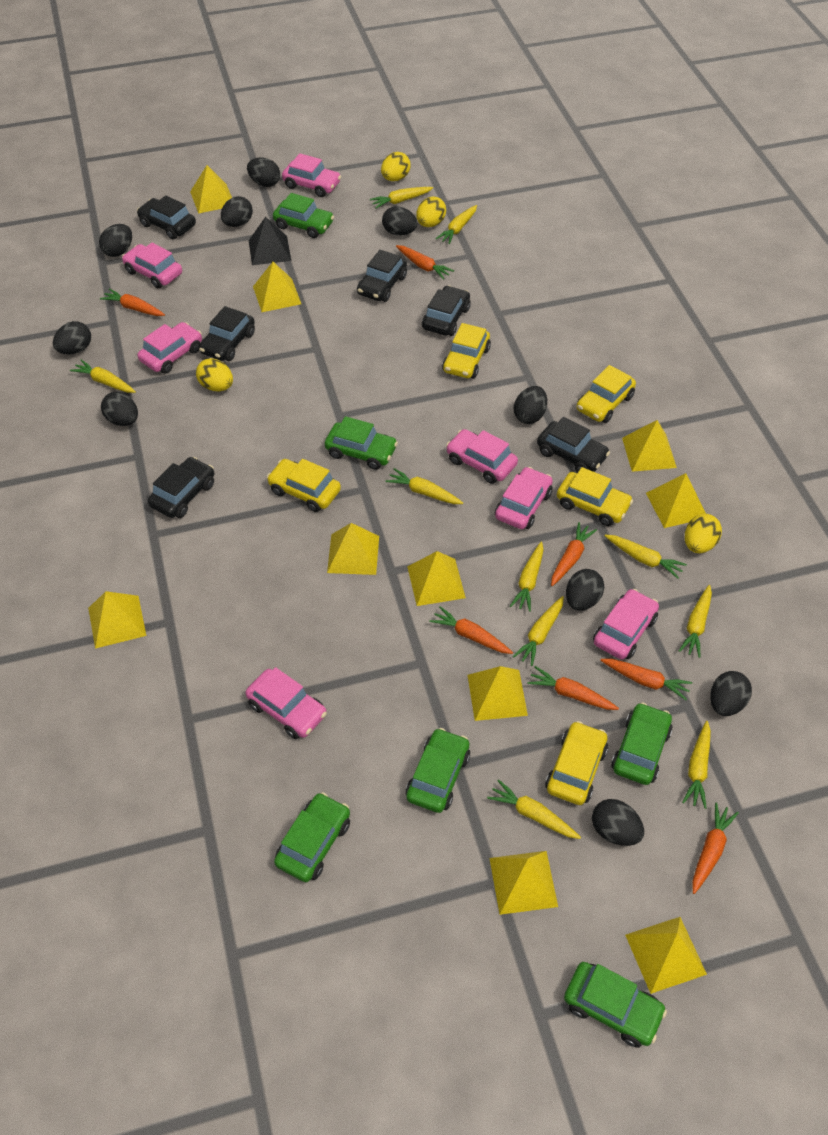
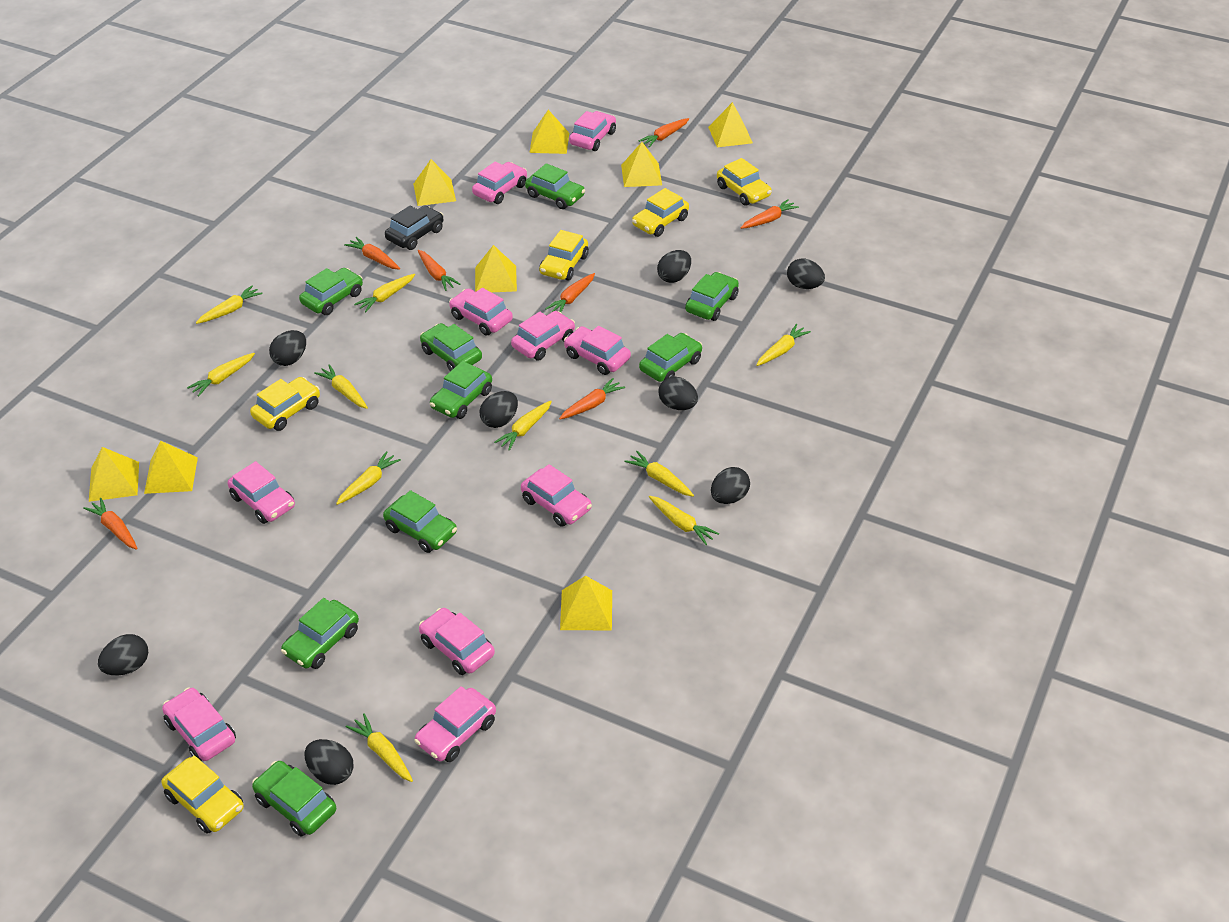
black car: 6 -> 1
black egg: 10 -> 8
black pyramid: 1 -> 0
green car: 6 -> 9
pink car: 7 -> 10
yellow egg: 4 -> 0
yellow pyramid: 10 -> 8

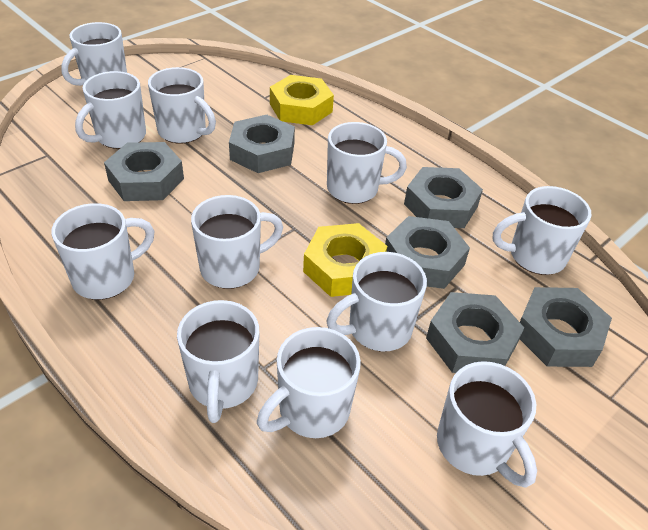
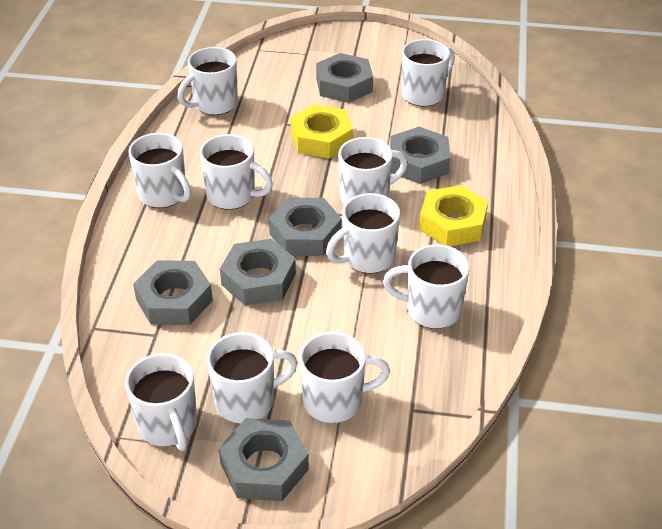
white mug: 11 -> 10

=-=-=-=-=

Try it: Every record above should be duplicated precisely, with the images removed.

Output of the exercise:
black car: 6 -> 1
black egg: 10 -> 8
black pyramid: 1 -> 0
green car: 6 -> 9
pink car: 7 -> 10
yellow egg: 4 -> 0
yellow pyramid: 10 -> 8

white mug: 11 -> 10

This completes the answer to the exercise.